WHAT THIS TASK INVOLVES →
Which lines in the entries below contain the word "right", with case counting? Copy each of those lines.

MATERIAL FOR THE TASK →

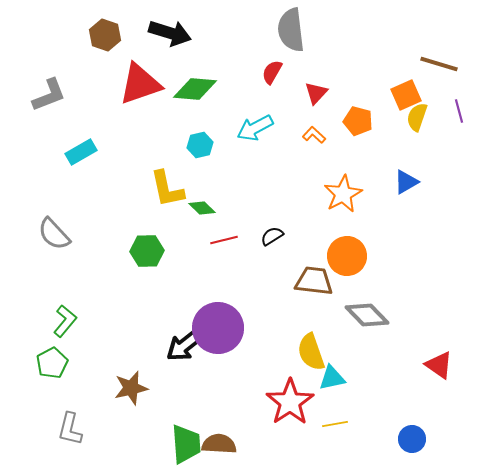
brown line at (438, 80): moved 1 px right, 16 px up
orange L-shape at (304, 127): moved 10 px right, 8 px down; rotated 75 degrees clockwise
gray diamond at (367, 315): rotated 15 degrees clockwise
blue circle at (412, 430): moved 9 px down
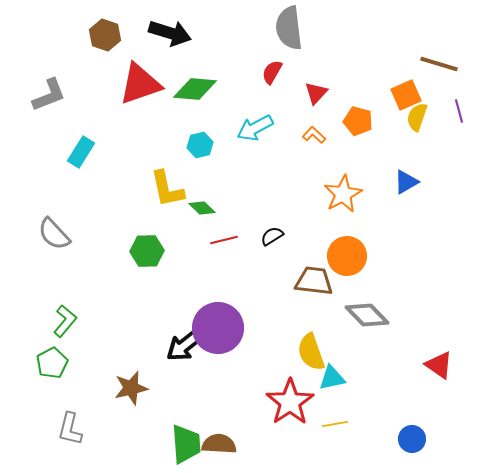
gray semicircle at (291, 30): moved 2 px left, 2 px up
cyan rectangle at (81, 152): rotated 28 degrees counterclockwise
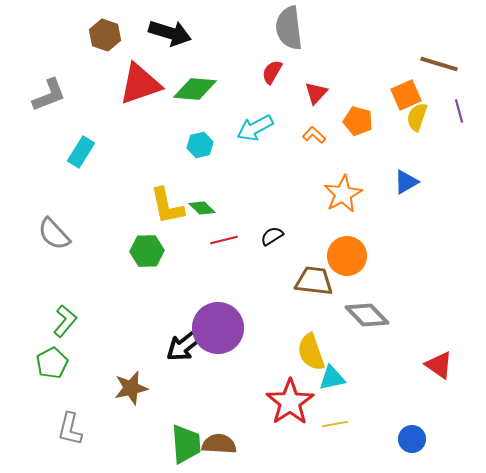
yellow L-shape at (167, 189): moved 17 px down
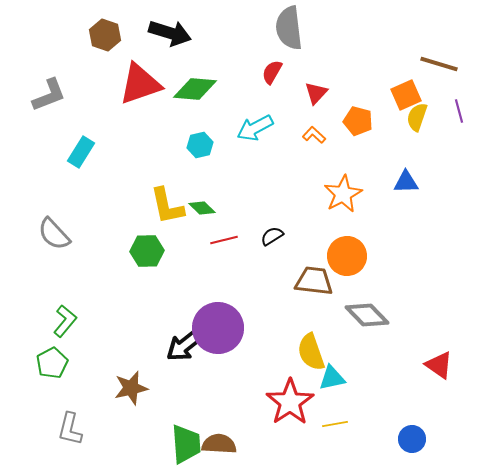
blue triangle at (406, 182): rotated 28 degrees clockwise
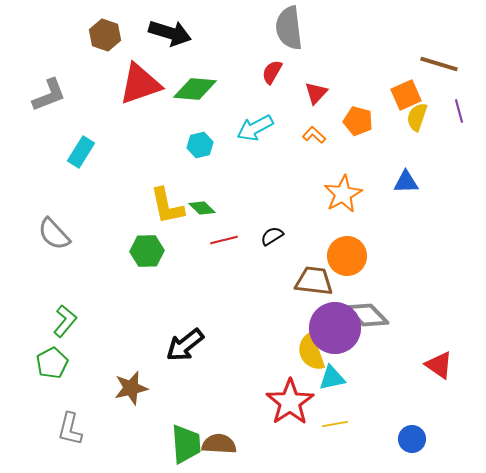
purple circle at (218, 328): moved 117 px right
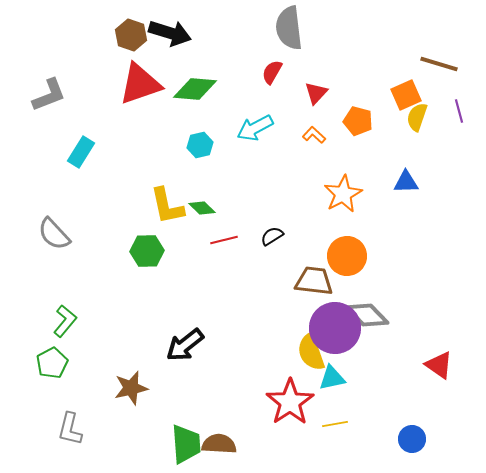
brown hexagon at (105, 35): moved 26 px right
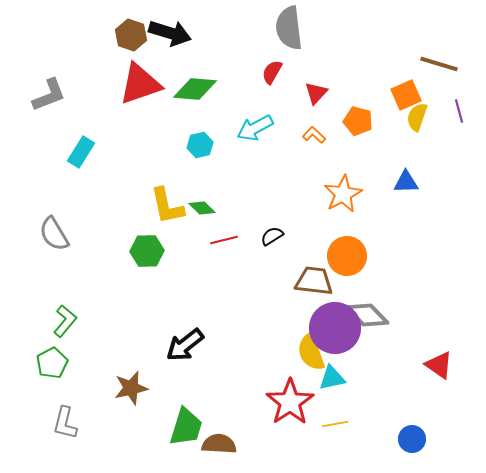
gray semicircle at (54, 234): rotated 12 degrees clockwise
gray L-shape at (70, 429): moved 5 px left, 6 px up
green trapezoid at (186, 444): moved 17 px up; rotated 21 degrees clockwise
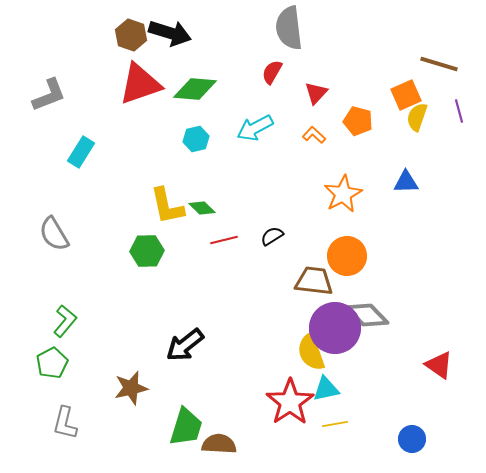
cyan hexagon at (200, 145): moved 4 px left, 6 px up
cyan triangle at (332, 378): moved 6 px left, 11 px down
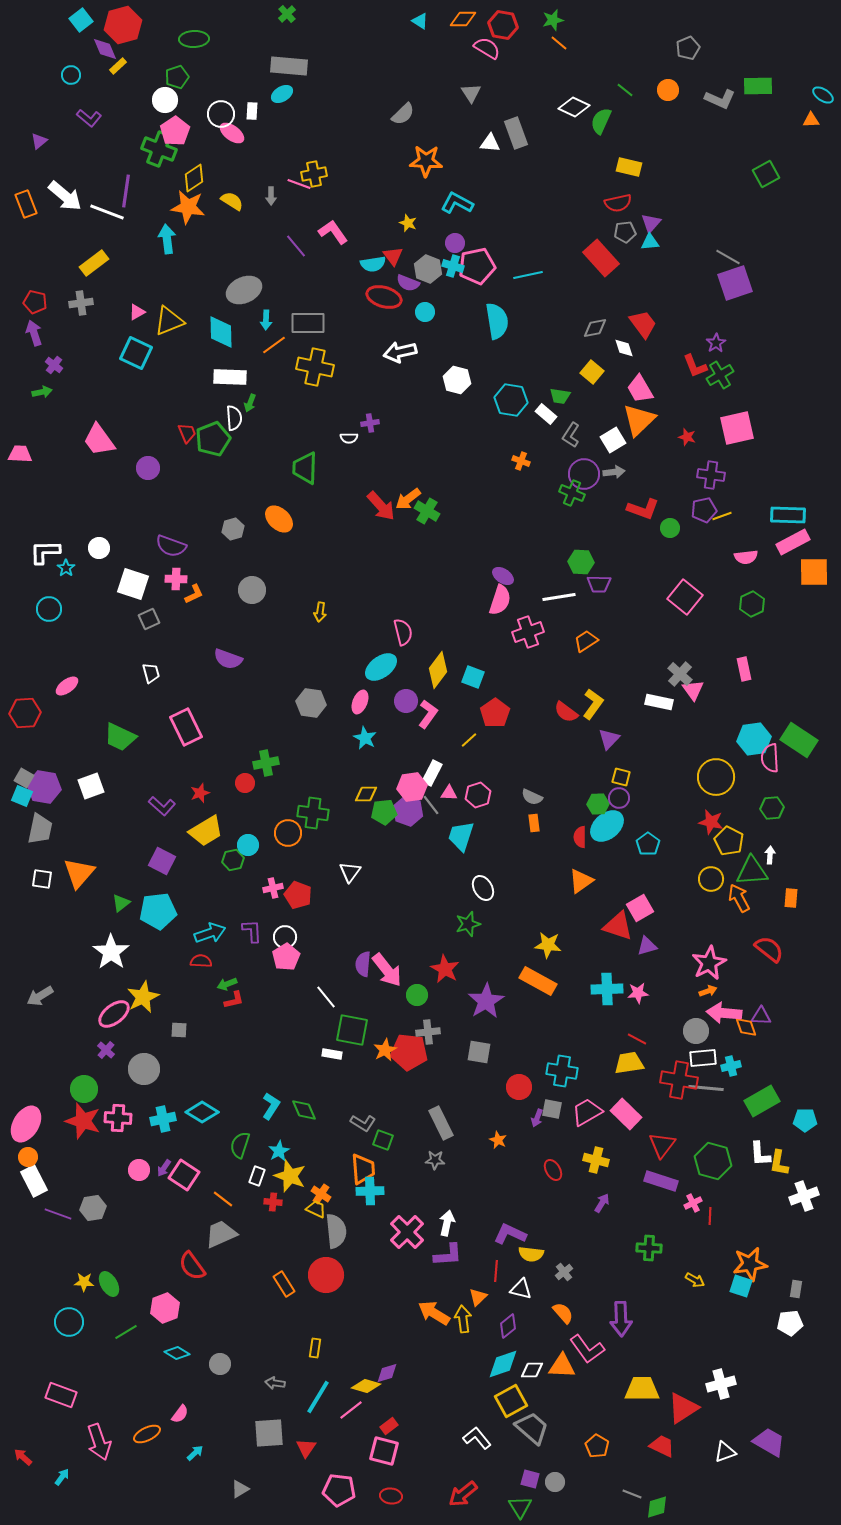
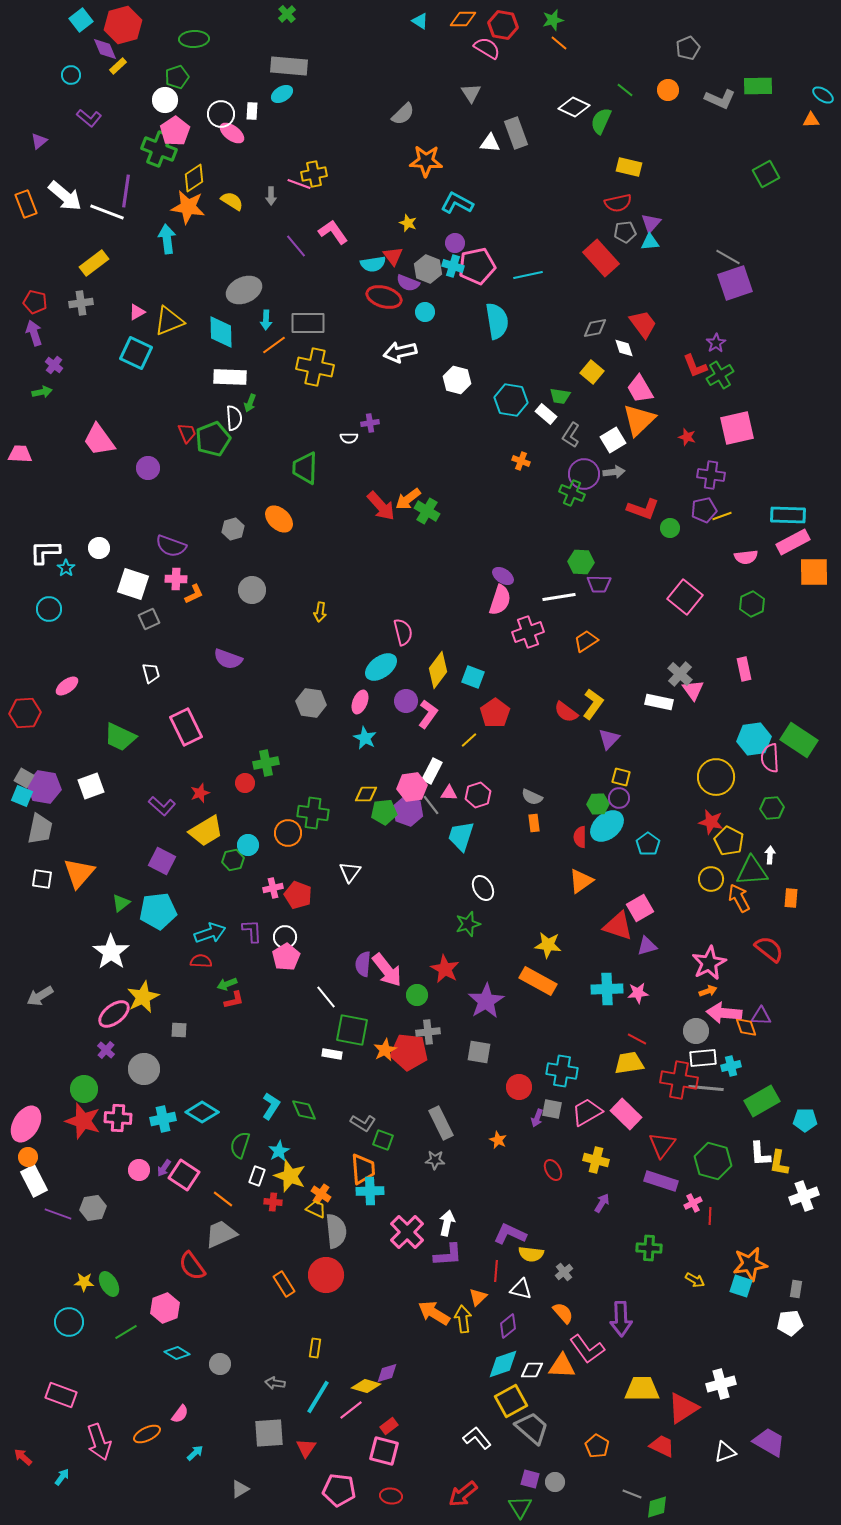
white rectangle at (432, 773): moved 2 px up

ANSWER IN FULL →
brown line at (438, 80): moved 1 px right, 16 px up
orange L-shape at (304, 127): moved 10 px right, 8 px down; rotated 75 degrees clockwise
purple circle at (218, 328): moved 117 px right
brown hexagon at (105, 35): moved 26 px right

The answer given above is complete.